* _Colored object listings_
=======
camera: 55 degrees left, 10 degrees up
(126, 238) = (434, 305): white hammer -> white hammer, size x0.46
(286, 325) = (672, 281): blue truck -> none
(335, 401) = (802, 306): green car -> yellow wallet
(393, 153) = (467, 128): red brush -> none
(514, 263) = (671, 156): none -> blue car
=======
* _What this task involves_
From the entries above, show each line that includes the string "blue".

* _Answer to the exercise_
(286, 325) = (672, 281): blue truck -> none
(514, 263) = (671, 156): none -> blue car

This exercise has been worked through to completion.